■ **Task goal**
Repeat all the records, precisely as given.

■ **Data to process**
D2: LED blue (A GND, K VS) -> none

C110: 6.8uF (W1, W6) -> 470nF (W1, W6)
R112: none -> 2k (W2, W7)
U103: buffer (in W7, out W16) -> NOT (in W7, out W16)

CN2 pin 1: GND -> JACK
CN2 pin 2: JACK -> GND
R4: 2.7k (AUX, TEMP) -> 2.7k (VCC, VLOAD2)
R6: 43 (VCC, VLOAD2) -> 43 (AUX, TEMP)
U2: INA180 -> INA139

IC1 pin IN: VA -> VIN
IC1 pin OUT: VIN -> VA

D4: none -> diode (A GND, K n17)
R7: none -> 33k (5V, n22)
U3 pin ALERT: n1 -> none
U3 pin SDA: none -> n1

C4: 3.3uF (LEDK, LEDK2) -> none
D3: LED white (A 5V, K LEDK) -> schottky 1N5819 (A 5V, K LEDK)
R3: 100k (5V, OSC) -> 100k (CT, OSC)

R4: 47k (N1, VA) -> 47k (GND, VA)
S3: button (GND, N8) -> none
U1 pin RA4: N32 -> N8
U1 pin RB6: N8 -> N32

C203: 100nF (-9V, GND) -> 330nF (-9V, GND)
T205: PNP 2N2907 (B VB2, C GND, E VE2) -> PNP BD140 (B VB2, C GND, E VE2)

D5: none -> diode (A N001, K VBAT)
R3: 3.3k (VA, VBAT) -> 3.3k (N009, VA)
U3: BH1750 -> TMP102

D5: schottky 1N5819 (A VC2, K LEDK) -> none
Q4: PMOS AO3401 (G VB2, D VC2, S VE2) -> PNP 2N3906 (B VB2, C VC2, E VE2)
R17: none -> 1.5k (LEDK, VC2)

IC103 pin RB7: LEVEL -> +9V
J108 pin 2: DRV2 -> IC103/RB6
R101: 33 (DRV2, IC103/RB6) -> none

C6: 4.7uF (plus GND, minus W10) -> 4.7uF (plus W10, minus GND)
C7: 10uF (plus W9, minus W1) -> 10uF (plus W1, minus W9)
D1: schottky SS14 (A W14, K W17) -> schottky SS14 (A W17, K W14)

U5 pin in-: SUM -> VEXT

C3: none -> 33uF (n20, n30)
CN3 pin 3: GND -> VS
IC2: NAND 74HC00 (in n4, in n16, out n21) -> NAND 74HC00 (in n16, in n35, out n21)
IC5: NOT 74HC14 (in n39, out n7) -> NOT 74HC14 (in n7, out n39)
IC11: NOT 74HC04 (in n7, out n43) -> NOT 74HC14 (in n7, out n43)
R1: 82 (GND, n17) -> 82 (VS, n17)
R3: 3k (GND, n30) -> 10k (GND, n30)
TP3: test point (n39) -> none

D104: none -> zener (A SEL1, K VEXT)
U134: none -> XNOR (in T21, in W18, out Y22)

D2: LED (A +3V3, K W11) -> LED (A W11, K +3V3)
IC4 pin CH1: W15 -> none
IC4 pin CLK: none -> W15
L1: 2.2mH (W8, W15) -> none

■ **Written response**
D2: LED blue (A GND, K VS) -> none

C110: 6.8uF (W1, W6) -> 470nF (W1, W6)
R112: none -> 2k (W2, W7)
U103: buffer (in W7, out W16) -> NOT (in W7, out W16)

CN2 pin 1: GND -> JACK
CN2 pin 2: JACK -> GND
R4: 2.7k (AUX, TEMP) -> 2.7k (VCC, VLOAD2)
R6: 43 (VCC, VLOAD2) -> 43 (AUX, TEMP)
U2: INA180 -> INA139

IC1 pin IN: VA -> VIN
IC1 pin OUT: VIN -> VA

D4: none -> diode (A GND, K n17)
R7: none -> 33k (5V, n22)
U3 pin ALERT: n1 -> none
U3 pin SDA: none -> n1

C4: 3.3uF (LEDK, LEDK2) -> none
D3: LED white (A 5V, K LEDK) -> schottky 1N5819 (A 5V, K LEDK)
R3: 100k (5V, OSC) -> 100k (CT, OSC)

R4: 47k (N1, VA) -> 47k (GND, VA)
S3: button (GND, N8) -> none
U1 pin RA4: N32 -> N8
U1 pin RB6: N8 -> N32

C203: 100nF (-9V, GND) -> 330nF (-9V, GND)
T205: PNP 2N2907 (B VB2, C GND, E VE2) -> PNP BD140 (B VB2, C GND, E VE2)

D5: none -> diode (A N001, K VBAT)
R3: 3.3k (VA, VBAT) -> 3.3k (N009, VA)
U3: BH1750 -> TMP102

D5: schottky 1N5819 (A VC2, K LEDK) -> none
Q4: PMOS AO3401 (G VB2, D VC2, S VE2) -> PNP 2N3906 (B VB2, C VC2, E VE2)
R17: none -> 1.5k (LEDK, VC2)

IC103 pin RB7: LEVEL -> +9V
J108 pin 2: DRV2 -> IC103/RB6
R101: 33 (DRV2, IC103/RB6) -> none

C6: 4.7uF (plus GND, minus W10) -> 4.7uF (plus W10, minus GND)
C7: 10uF (plus W9, minus W1) -> 10uF (plus W1, minus W9)
D1: schottky SS14 (A W14, K W17) -> schottky SS14 (A W17, K W14)

U5 pin in-: SUM -> VEXT

C3: none -> 33uF (n20, n30)
CN3 pin 3: GND -> VS
IC2: NAND 74HC00 (in n4, in n16, out n21) -> NAND 74HC00 (in n16, in n35, out n21)
IC5: NOT 74HC14 (in n39, out n7) -> NOT 74HC14 (in n7, out n39)
IC11: NOT 74HC04 (in n7, out n43) -> NOT 74HC14 (in n7, out n43)
R1: 82 (GND, n17) -> 82 (VS, n17)
R3: 3k (GND, n30) -> 10k (GND, n30)
TP3: test point (n39) -> none

D104: none -> zener (A SEL1, K VEXT)
U134: none -> XNOR (in T21, in W18, out Y22)

D2: LED (A +3V3, K W11) -> LED (A W11, K +3V3)
IC4 pin CH1: W15 -> none
IC4 pin CLK: none -> W15
L1: 2.2mH (W8, W15) -> none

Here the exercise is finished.